▶ **Dataset extract**:
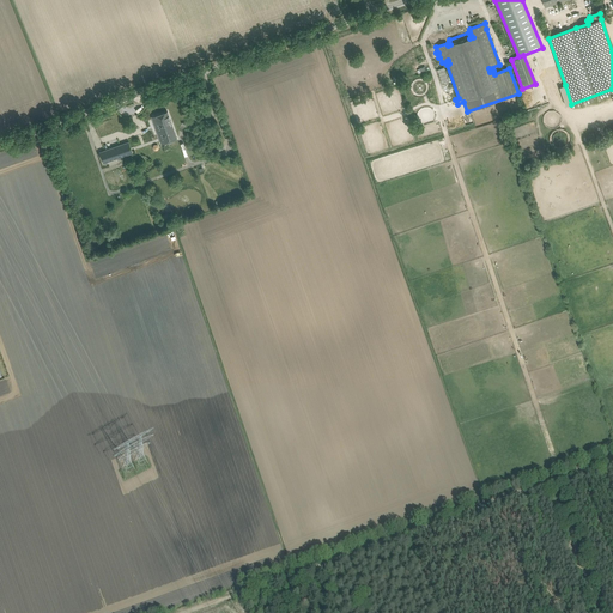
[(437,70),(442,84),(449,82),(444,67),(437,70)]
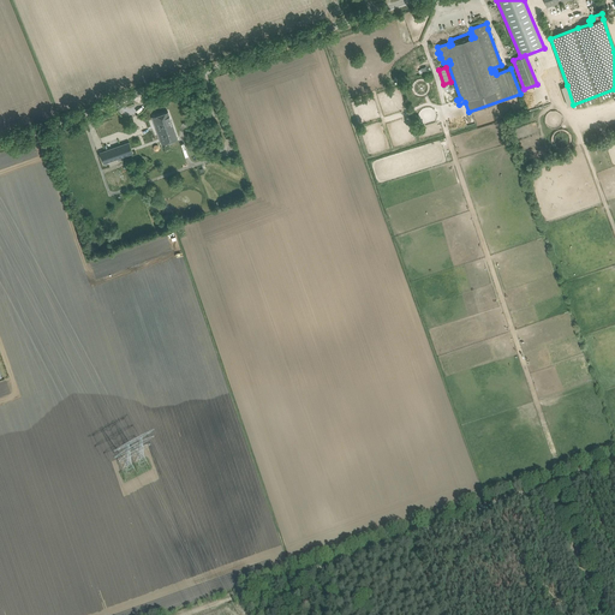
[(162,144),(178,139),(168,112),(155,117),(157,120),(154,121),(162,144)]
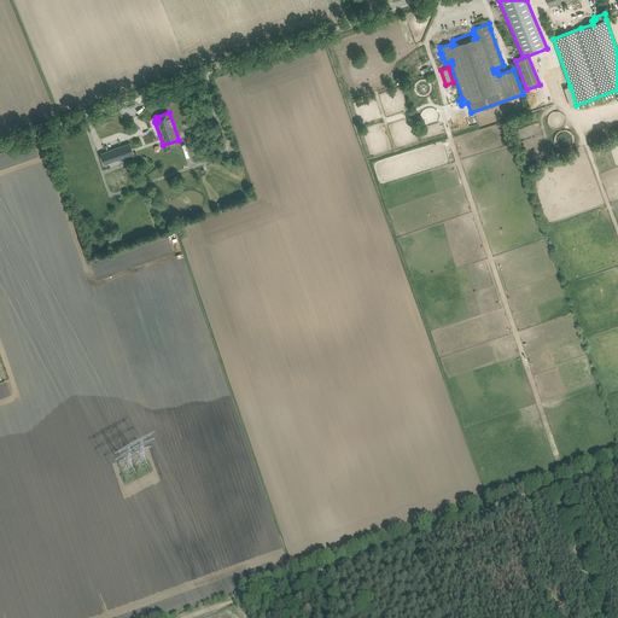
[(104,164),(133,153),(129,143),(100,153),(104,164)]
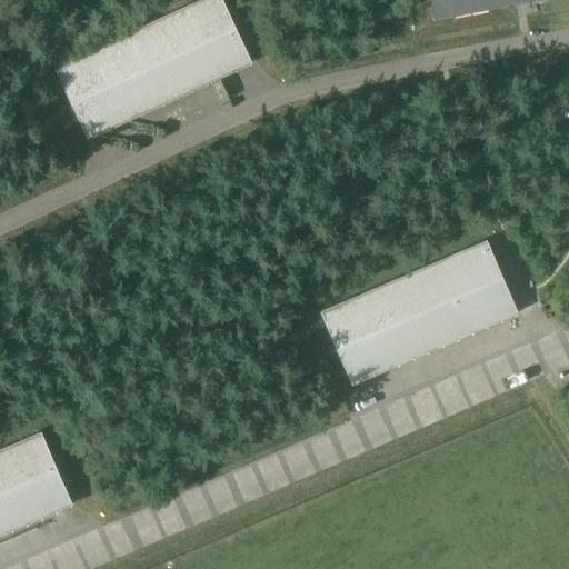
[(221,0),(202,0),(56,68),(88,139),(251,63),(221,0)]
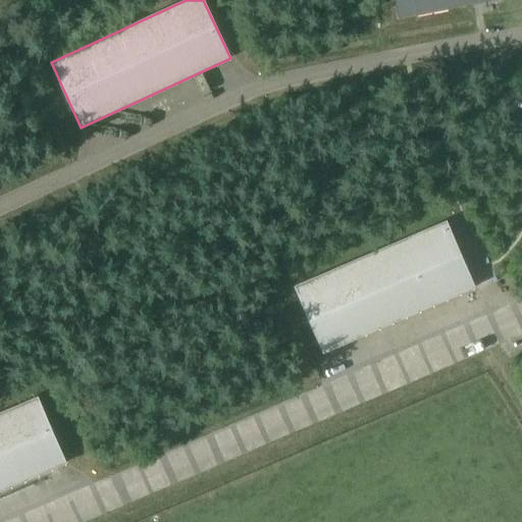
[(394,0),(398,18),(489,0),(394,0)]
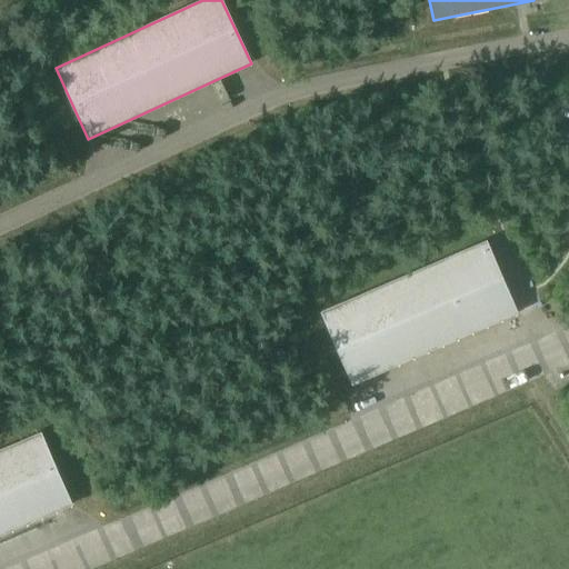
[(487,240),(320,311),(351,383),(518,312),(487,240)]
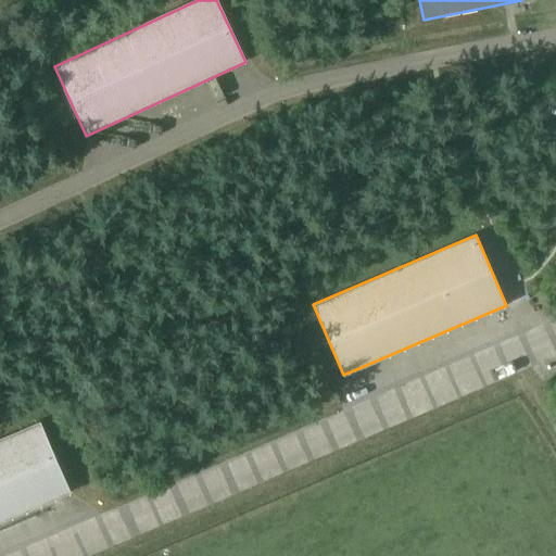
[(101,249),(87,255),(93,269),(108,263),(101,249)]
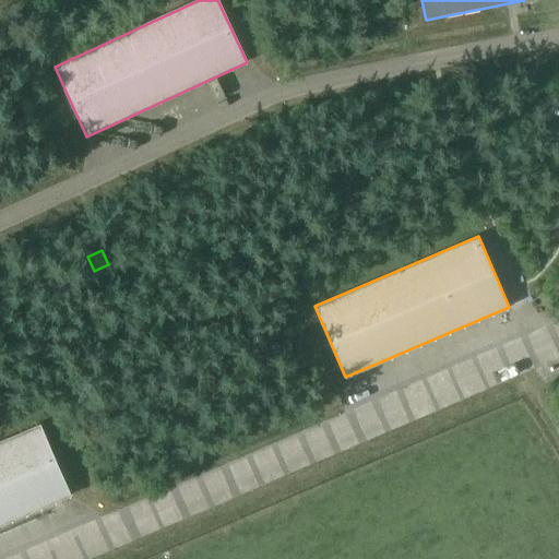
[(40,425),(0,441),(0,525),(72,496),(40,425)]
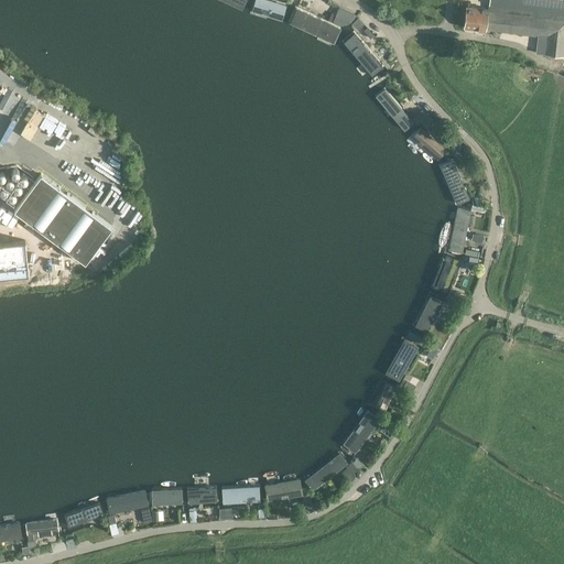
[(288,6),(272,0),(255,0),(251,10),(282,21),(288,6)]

▶ **What you will do**: Your task is to set down the records shown above exactly, minus any pictures.

▶ **Solution to the problem**:
[(437,70),(442,84),(449,82),(444,67),(437,70)]
[(162,144),(178,139),(168,112),(155,117),(157,120),(154,121),(162,144)]
[(104,164),(133,153),(129,143),(100,153),(104,164)]
[(221,0),(202,0),(56,68),(88,139),(251,63),(221,0)]
[(394,0),(398,18),(489,0),(394,0)]
[(487,240),(320,311),(351,383),(518,312),(487,240)]
[(101,249),(87,255),(93,269),(108,263),(101,249)]
[(40,425),(0,441),(0,525),(72,496),(40,425)]
[(288,6),(272,0),(255,0),(251,10),(282,21),(288,6)]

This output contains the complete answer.